The problem » Set down the listing exactly as given, minus images.

Source records »

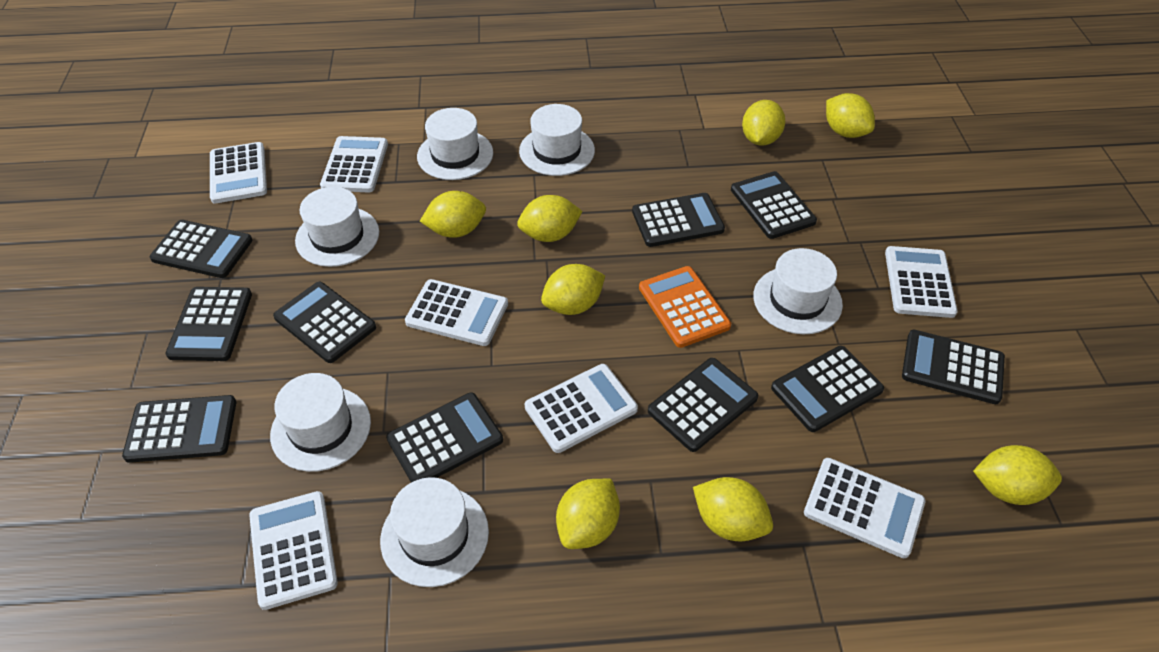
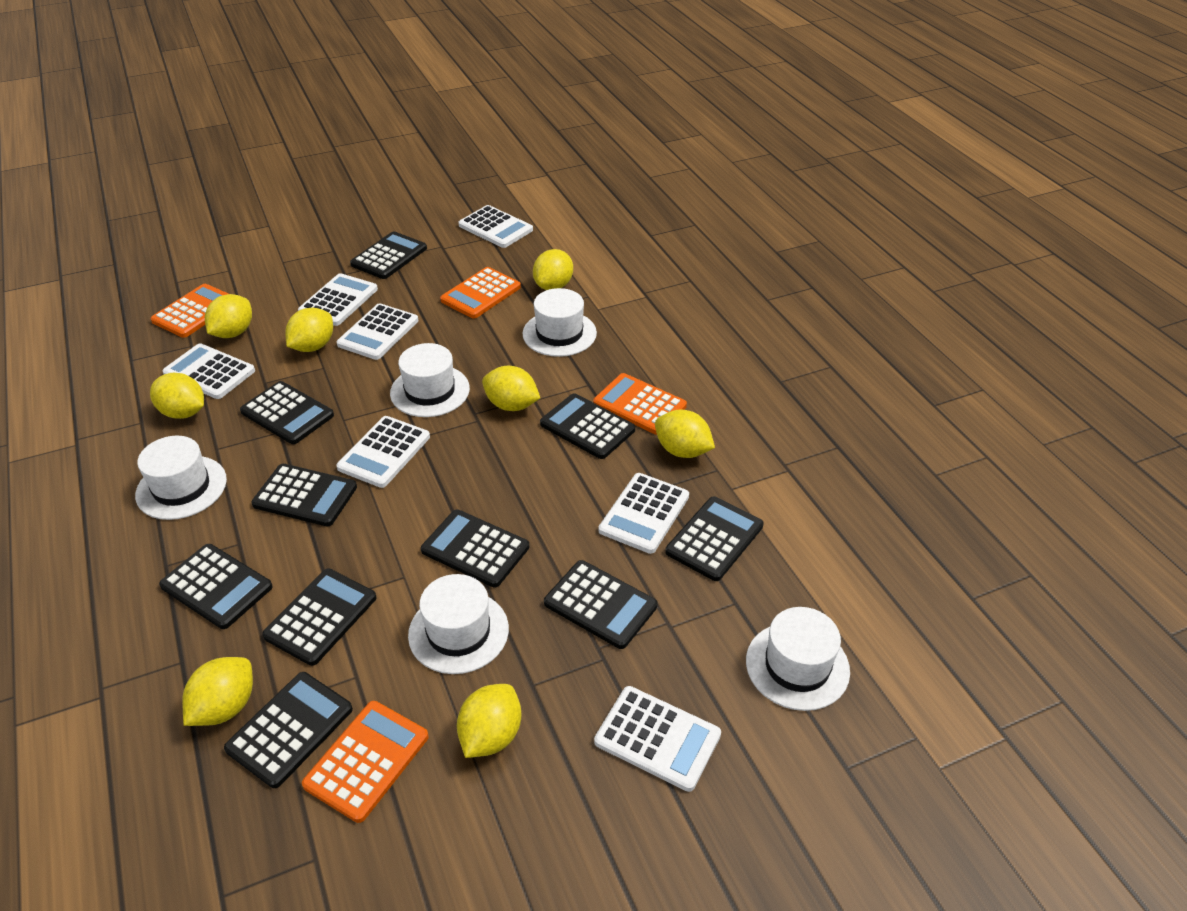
orange calculator: 1 -> 4
white hat: 6 -> 5

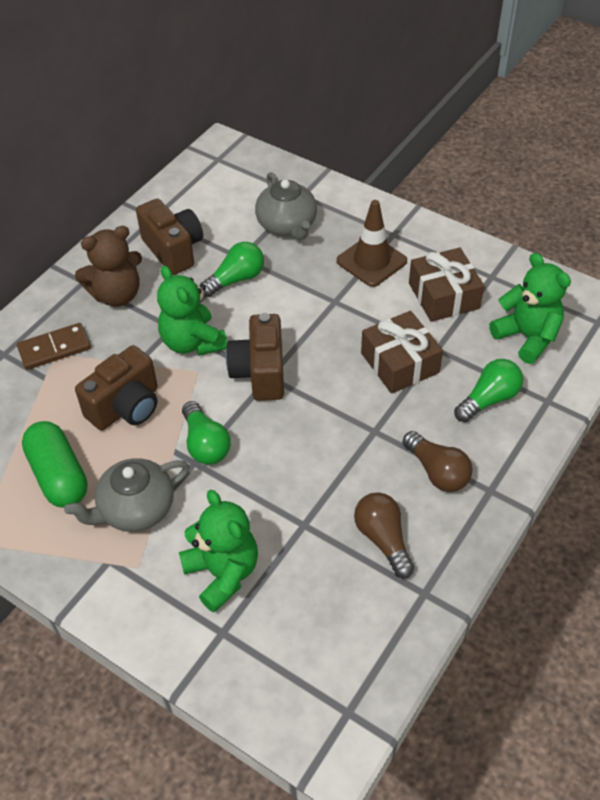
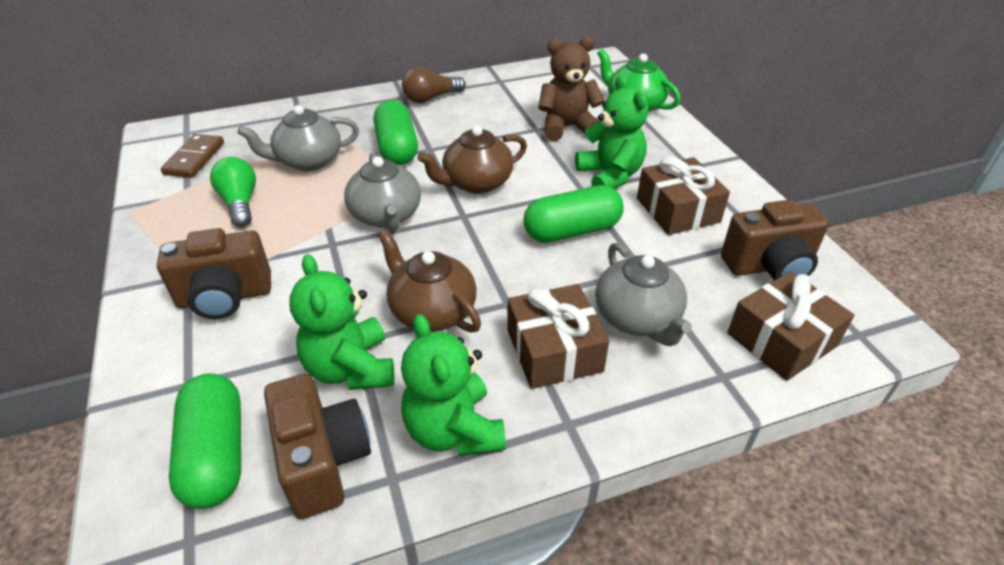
brown gift: 2 -> 3
brown light bulb: 2 -> 1
brown teapot: 0 -> 2
brown traffic cone: 1 -> 0
green capsule: 1 -> 3
green light bulb: 3 -> 1
green teapot: 0 -> 1
grey teapot: 2 -> 3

Written solution »
orange calculator: 1 -> 4
white hat: 6 -> 5

brown gift: 2 -> 3
brown light bulb: 2 -> 1
brown teapot: 0 -> 2
brown traffic cone: 1 -> 0
green capsule: 1 -> 3
green light bulb: 3 -> 1
green teapot: 0 -> 1
grey teapot: 2 -> 3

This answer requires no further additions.